All lines from the one containing "grey domino: 5 -> 7" down to the final line of the entries below: return them exactly.

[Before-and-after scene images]
>>>

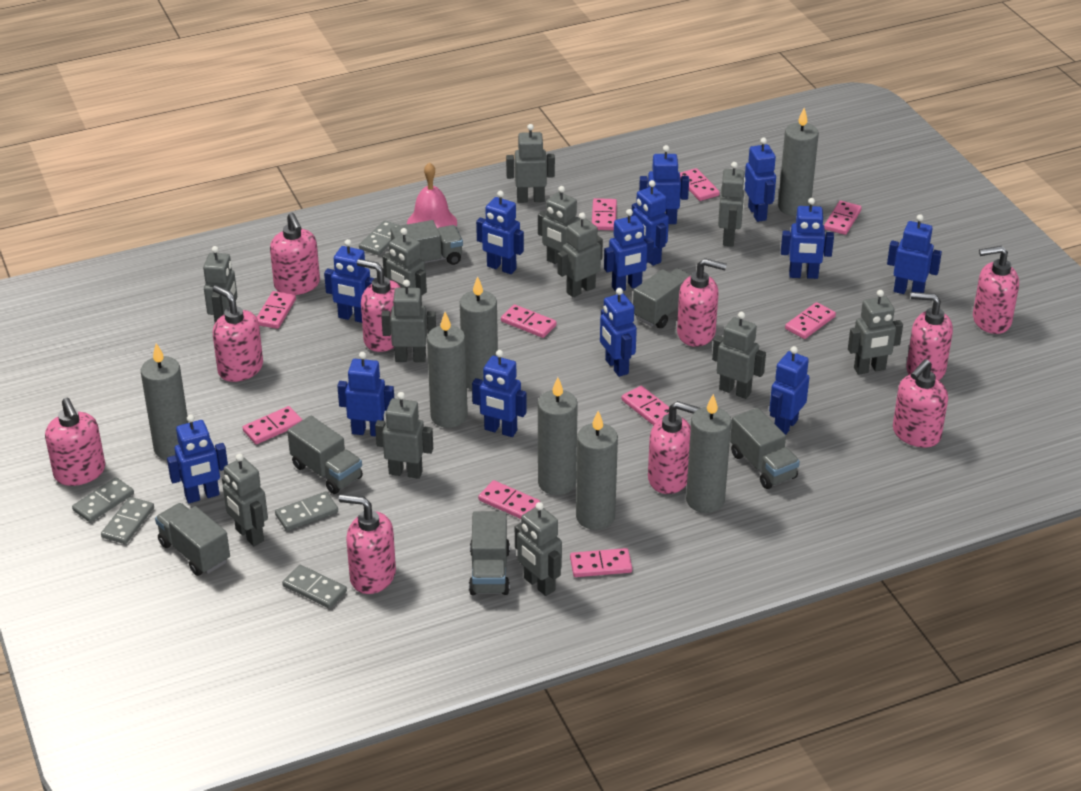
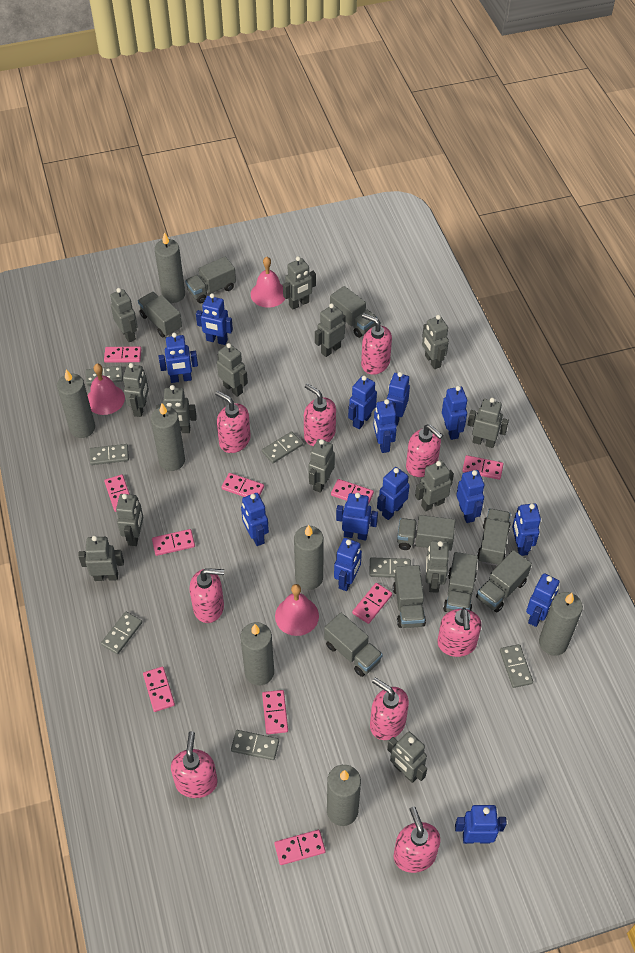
blue robot: 13 -> 14
grey domino: 5 -> 7
grey robot: 12 -> 14
grey truck: 6 -> 9
pink bell: 1 -> 3
pink soap dispenser: 10 -> 9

<<<

OUTPUT |
grey domino: 5 -> 7
grey robot: 12 -> 14
grey truck: 6 -> 9
pink bell: 1 -> 3
pink soap dispenser: 10 -> 9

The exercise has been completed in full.